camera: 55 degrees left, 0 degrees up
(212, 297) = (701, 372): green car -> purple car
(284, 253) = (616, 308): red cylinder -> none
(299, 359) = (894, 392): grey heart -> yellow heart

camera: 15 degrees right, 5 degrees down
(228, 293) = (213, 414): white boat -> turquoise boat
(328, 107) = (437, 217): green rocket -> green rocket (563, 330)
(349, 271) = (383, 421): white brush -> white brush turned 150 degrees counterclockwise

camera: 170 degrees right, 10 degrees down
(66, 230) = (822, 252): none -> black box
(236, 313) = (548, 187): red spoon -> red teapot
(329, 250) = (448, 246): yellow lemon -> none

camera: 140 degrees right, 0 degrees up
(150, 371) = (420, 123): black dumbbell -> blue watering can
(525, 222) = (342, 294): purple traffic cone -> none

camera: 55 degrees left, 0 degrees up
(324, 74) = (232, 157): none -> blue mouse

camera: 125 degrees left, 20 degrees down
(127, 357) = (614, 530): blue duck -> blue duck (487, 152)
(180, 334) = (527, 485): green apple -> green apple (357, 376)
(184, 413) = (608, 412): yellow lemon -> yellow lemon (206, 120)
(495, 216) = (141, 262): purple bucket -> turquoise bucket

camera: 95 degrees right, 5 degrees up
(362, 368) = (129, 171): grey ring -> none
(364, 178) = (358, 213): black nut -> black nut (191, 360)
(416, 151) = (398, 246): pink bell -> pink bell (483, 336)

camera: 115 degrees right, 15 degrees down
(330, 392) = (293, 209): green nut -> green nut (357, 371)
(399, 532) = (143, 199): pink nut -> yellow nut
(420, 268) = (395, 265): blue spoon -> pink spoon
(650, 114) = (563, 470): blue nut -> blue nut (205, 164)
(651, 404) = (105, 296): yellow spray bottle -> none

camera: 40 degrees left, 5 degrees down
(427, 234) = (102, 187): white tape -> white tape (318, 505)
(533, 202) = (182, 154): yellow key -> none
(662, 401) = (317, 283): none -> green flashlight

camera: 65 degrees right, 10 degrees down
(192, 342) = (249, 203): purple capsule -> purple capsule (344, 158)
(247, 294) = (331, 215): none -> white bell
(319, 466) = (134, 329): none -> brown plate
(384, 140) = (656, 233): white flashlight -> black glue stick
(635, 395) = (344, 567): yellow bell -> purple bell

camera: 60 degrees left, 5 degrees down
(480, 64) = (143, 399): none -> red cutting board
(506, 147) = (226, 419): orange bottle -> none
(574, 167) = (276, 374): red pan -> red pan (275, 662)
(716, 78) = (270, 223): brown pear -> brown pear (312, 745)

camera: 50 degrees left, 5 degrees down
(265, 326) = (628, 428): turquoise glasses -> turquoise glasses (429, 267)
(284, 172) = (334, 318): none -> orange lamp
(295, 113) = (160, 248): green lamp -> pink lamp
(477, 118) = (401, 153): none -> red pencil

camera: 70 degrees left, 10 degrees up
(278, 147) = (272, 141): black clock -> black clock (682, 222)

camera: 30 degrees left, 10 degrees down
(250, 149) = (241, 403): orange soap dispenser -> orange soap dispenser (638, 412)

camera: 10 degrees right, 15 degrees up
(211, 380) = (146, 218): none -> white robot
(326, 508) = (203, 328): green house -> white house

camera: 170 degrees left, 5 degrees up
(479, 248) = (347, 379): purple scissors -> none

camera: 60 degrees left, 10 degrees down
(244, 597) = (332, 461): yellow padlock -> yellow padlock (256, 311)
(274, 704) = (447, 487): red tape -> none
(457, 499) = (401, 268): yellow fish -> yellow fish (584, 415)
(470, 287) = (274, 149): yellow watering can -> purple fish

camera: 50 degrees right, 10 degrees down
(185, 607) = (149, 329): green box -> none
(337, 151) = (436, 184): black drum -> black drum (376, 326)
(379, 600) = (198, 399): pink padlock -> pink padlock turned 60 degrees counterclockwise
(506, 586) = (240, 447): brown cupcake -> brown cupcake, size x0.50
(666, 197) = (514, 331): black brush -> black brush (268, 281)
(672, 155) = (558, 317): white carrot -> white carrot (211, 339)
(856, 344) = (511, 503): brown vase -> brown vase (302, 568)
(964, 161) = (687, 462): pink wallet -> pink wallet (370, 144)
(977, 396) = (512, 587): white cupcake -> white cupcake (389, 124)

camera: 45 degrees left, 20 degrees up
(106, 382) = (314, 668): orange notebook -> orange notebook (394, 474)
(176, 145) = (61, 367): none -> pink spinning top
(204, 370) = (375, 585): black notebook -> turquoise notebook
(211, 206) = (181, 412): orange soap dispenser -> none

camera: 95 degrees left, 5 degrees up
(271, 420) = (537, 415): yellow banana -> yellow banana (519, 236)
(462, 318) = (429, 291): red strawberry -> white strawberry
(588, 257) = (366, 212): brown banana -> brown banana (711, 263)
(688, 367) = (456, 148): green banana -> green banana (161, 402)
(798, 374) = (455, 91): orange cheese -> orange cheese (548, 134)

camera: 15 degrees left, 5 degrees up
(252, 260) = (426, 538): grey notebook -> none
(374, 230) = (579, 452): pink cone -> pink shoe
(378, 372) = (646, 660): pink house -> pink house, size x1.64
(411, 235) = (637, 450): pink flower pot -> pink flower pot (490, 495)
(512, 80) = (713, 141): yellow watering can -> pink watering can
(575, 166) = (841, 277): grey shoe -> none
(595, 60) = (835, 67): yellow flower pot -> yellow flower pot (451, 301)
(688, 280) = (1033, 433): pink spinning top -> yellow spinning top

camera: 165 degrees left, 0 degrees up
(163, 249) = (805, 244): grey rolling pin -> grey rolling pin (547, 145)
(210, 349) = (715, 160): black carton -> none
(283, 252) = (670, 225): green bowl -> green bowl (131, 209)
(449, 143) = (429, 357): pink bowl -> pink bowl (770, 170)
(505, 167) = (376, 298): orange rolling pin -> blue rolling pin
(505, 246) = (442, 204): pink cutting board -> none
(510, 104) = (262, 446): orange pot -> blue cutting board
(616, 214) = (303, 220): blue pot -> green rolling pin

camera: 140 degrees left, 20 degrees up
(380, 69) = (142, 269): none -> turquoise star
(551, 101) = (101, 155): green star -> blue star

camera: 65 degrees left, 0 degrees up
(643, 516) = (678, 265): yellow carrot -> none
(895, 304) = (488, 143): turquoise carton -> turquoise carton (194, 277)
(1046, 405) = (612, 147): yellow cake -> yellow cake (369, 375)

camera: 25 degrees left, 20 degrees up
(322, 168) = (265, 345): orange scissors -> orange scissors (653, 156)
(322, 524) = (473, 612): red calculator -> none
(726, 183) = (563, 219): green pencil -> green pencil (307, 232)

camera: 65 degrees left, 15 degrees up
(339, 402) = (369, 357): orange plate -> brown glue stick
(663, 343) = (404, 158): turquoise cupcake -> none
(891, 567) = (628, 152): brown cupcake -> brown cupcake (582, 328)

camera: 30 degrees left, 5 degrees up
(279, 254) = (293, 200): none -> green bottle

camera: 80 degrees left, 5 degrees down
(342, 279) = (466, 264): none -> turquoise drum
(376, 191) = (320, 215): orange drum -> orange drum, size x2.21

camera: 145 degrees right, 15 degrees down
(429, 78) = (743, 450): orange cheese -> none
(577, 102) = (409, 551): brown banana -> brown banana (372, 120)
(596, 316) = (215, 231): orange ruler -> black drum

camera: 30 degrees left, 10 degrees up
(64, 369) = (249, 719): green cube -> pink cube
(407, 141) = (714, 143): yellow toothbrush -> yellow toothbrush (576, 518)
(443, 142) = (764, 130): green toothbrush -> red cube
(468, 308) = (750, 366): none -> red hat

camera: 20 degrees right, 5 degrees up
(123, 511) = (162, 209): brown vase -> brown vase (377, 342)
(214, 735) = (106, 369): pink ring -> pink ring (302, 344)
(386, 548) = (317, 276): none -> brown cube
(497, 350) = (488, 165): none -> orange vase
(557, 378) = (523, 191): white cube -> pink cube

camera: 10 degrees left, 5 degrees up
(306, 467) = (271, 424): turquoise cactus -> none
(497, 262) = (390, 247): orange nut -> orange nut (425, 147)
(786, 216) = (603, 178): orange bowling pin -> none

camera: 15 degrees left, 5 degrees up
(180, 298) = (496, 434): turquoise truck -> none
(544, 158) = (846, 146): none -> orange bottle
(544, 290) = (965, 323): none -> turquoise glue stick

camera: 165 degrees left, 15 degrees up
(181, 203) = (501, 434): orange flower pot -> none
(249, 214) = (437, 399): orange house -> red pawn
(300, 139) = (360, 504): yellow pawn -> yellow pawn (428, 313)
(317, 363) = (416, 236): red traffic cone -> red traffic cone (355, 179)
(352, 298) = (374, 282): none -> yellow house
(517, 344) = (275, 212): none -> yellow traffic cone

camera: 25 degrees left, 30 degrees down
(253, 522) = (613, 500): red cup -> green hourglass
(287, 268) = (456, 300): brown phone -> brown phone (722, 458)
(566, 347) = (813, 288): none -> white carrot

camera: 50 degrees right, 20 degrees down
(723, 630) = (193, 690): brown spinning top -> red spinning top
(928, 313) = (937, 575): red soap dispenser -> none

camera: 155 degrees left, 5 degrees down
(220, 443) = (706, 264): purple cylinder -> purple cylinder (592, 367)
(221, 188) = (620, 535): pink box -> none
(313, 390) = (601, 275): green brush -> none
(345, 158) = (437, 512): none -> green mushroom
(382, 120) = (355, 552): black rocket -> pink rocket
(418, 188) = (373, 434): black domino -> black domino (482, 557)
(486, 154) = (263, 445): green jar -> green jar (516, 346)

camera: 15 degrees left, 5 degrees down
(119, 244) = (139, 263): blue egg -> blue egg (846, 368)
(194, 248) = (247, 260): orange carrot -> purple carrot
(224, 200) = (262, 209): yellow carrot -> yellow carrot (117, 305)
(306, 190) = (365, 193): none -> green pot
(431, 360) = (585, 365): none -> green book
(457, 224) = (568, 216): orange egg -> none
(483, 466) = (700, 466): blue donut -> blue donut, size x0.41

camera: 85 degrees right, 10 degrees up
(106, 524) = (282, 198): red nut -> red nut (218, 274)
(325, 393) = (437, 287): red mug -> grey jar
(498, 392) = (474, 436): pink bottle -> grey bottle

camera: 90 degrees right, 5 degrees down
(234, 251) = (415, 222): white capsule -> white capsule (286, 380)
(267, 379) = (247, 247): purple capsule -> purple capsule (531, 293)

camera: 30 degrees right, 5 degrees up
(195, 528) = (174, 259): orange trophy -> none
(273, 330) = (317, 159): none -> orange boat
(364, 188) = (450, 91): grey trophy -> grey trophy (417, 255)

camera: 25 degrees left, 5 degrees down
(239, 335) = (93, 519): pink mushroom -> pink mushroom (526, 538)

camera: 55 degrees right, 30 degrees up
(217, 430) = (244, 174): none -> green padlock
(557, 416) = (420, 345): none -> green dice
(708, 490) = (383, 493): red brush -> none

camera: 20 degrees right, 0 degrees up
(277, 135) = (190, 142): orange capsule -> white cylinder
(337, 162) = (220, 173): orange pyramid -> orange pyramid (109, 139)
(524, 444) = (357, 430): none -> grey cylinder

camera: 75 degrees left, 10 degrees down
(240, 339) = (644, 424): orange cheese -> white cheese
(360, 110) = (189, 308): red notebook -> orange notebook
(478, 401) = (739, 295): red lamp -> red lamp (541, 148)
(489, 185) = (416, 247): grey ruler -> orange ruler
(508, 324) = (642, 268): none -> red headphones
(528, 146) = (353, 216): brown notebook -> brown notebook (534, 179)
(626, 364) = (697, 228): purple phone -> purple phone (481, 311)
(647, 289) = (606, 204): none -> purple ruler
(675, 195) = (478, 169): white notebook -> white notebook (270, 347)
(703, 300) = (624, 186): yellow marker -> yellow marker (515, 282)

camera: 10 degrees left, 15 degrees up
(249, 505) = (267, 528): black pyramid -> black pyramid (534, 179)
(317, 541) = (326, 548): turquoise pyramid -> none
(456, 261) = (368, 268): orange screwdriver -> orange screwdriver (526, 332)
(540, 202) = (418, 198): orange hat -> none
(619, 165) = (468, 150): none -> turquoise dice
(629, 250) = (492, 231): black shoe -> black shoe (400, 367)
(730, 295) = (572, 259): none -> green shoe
------
Exercise goal -
Whatever else the listing above holds, retype exactly only the lines from the one containing "(643, 516) = (678, 265): yellow" to the one containing "camera: 65 degrees left, 15 degrees up", both ends kept.

Exercise solution -
(643, 516) = (678, 265): yellow carrot -> none
(895, 304) = (488, 143): turquoise carton -> turquoise carton (194, 277)
(1046, 405) = (612, 147): yellow cake -> yellow cake (369, 375)

camera: 25 degrees left, 20 degrees up
(322, 168) = (265, 345): orange scissors -> orange scissors (653, 156)
(322, 524) = (473, 612): red calculator -> none
(726, 183) = (563, 219): green pencil -> green pencil (307, 232)

camera: 65 degrees left, 15 degrees up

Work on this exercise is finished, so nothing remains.